[WHAT YOU ARE ASKED TO DO] Tell how many lines in the data below hold the string "turquoise"; give nothing but the number.

[EXERCISE DATA]
"""

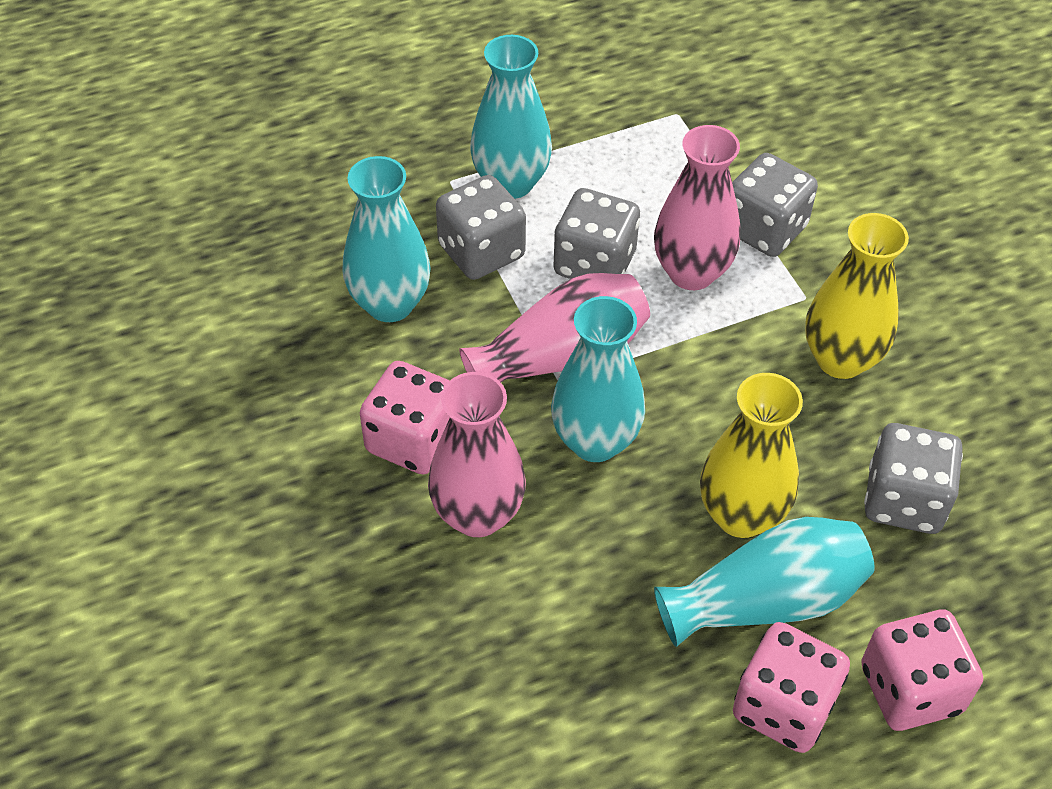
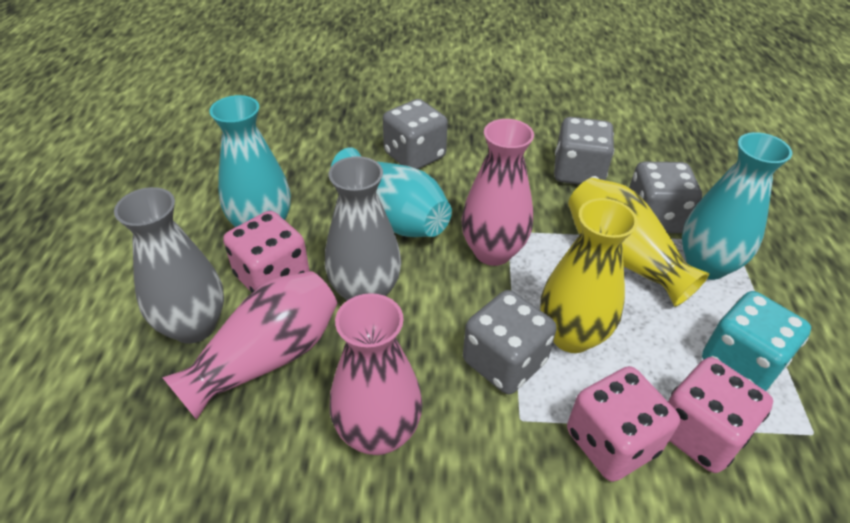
grey vase: 0 -> 2
turquoise dice: 0 -> 1
turquoise vase: 4 -> 3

"""

[EXERCISE ANSWER] 2